→ What is expected: Take the line that contains "grey cone C1 level 1 -> none" and each line after it in the material below, and transcribe them exactly, stopping at the end.

→ Exercise inputs:
↓
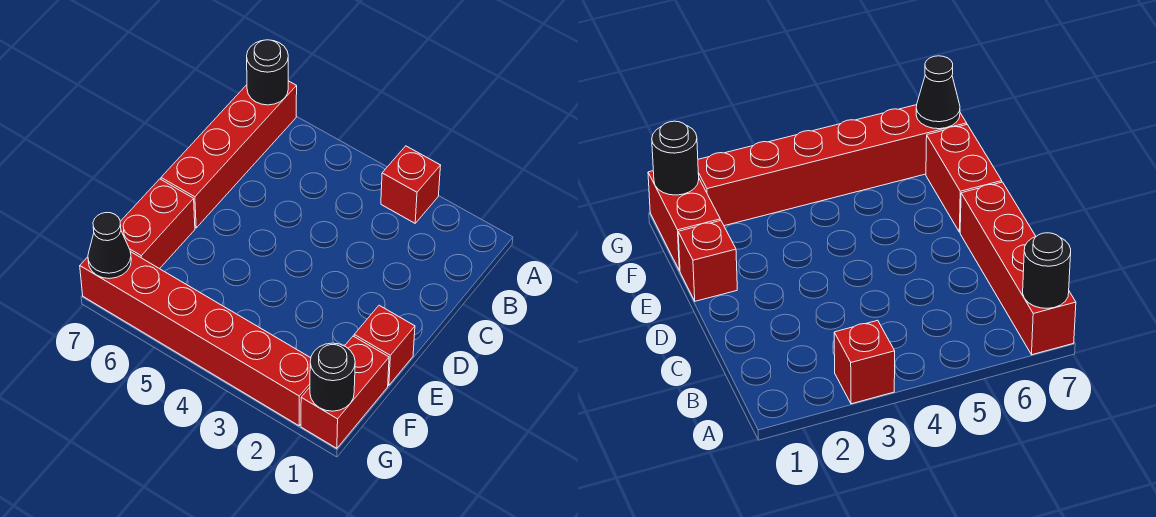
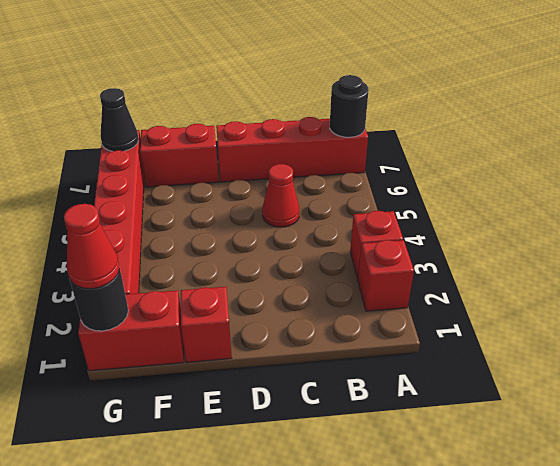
none -> red brick A2 level 1
none -> red cone C5 level 1
none -> red cone G1 level 3

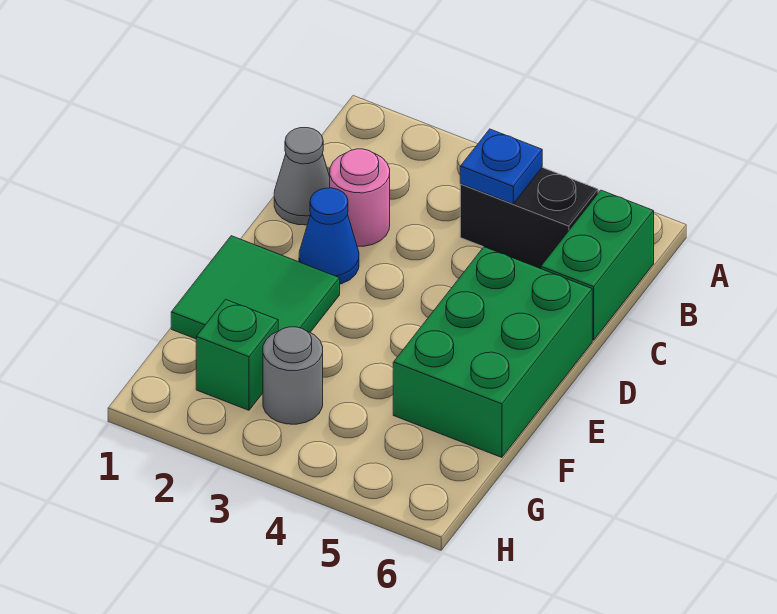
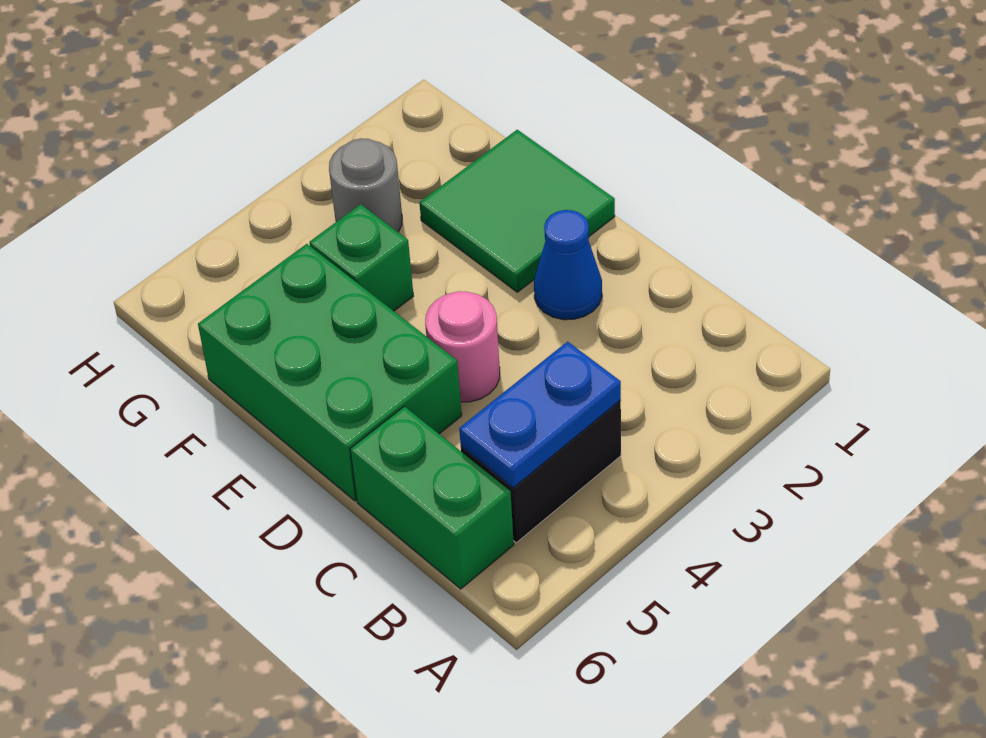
blue plate B4 level 2 -> blue plate B4:B5 level 2
grey cone C1 level 1 -> none
pink round brick C2 level 1 -> pink round brick D4 level 1
green brick G2 level 1 -> green brick F4 level 1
↑
→ Solution:
grey cone C1 level 1 -> none
pink round brick C2 level 1 -> pink round brick D4 level 1
green brick G2 level 1 -> green brick F4 level 1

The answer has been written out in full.